_REQUIRED ACTION_
Give the records once more, exactly as they stand.

** MATERIAL PROVIDED follows **

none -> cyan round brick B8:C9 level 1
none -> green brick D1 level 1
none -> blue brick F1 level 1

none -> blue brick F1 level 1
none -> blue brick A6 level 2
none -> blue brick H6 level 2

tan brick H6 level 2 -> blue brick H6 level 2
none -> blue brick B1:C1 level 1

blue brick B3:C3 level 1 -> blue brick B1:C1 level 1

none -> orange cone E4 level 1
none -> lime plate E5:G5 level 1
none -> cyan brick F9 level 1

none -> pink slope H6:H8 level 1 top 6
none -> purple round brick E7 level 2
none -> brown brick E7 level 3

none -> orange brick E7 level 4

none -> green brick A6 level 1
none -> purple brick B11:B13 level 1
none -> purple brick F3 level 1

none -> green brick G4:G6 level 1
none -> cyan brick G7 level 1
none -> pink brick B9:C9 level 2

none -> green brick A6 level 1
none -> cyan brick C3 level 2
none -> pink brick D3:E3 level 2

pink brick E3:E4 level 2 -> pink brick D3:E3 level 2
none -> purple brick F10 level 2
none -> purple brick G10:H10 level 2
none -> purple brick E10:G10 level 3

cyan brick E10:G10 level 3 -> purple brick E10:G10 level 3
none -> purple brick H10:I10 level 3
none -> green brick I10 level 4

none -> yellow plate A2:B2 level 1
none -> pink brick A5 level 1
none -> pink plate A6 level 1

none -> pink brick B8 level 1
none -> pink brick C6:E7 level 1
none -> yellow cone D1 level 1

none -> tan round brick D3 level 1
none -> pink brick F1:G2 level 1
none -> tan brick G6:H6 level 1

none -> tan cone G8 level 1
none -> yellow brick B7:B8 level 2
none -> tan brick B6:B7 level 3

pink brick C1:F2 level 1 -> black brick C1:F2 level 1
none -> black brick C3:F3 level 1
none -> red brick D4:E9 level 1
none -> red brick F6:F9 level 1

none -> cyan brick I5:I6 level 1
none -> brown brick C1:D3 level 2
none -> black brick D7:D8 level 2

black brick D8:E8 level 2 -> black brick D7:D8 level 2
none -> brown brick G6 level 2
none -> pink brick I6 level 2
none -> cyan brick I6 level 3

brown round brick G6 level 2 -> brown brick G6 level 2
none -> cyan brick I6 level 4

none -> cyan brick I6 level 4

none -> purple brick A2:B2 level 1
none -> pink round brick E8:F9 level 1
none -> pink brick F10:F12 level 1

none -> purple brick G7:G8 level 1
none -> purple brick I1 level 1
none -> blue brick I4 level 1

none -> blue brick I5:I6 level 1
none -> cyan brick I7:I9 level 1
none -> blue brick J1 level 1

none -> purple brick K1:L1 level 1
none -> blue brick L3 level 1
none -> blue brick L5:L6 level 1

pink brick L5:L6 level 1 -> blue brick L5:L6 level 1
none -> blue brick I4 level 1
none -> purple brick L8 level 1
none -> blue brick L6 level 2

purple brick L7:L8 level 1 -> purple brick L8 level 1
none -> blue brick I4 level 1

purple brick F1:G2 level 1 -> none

** End of MATERIAL PROVIDED **

_EXERCISE RESULT_
none -> cyan round brick B8:C9 level 1
none -> green brick D1 level 1
none -> blue brick F1 level 1

none -> blue brick F1 level 1
none -> blue brick A6 level 2
none -> blue brick H6 level 2

tan brick H6 level 2 -> blue brick H6 level 2
none -> blue brick B1:C1 level 1

blue brick B3:C3 level 1 -> blue brick B1:C1 level 1

none -> orange cone E4 level 1
none -> lime plate E5:G5 level 1
none -> cyan brick F9 level 1

none -> pink slope H6:H8 level 1 top 6
none -> purple round brick E7 level 2
none -> brown brick E7 level 3

none -> orange brick E7 level 4

none -> green brick A6 level 1
none -> purple brick B11:B13 level 1
none -> purple brick F3 level 1

none -> green brick G4:G6 level 1
none -> cyan brick G7 level 1
none -> pink brick B9:C9 level 2

none -> green brick A6 level 1
none -> cyan brick C3 level 2
none -> pink brick D3:E3 level 2

pink brick E3:E4 level 2 -> pink brick D3:E3 level 2
none -> purple brick F10 level 2
none -> purple brick G10:H10 level 2
none -> purple brick E10:G10 level 3

cyan brick E10:G10 level 3 -> purple brick E10:G10 level 3
none -> purple brick H10:I10 level 3
none -> green brick I10 level 4

none -> yellow plate A2:B2 level 1
none -> pink brick A5 level 1
none -> pink plate A6 level 1

none -> pink brick B8 level 1
none -> pink brick C6:E7 level 1
none -> yellow cone D1 level 1

none -> tan round brick D3 level 1
none -> pink brick F1:G2 level 1
none -> tan brick G6:H6 level 1

none -> tan cone G8 level 1
none -> yellow brick B7:B8 level 2
none -> tan brick B6:B7 level 3

pink brick C1:F2 level 1 -> black brick C1:F2 level 1
none -> black brick C3:F3 level 1
none -> red brick D4:E9 level 1
none -> red brick F6:F9 level 1

none -> cyan brick I5:I6 level 1
none -> brown brick C1:D3 level 2
none -> black brick D7:D8 level 2

black brick D8:E8 level 2 -> black brick D7:D8 level 2
none -> brown brick G6 level 2
none -> pink brick I6 level 2
none -> cyan brick I6 level 3

brown round brick G6 level 2 -> brown brick G6 level 2
none -> cyan brick I6 level 4

none -> cyan brick I6 level 4

none -> purple brick A2:B2 level 1
none -> pink round brick E8:F9 level 1
none -> pink brick F10:F12 level 1

none -> purple brick G7:G8 level 1
none -> purple brick I1 level 1
none -> blue brick I4 level 1

none -> blue brick I5:I6 level 1
none -> cyan brick I7:I9 level 1
none -> blue brick J1 level 1

none -> purple brick K1:L1 level 1
none -> blue brick L3 level 1
none -> blue brick L5:L6 level 1

pink brick L5:L6 level 1 -> blue brick L5:L6 level 1
none -> blue brick I4 level 1
none -> purple brick L8 level 1
none -> blue brick L6 level 2

purple brick L7:L8 level 1 -> purple brick L8 level 1
none -> blue brick I4 level 1

purple brick F1:G2 level 1 -> none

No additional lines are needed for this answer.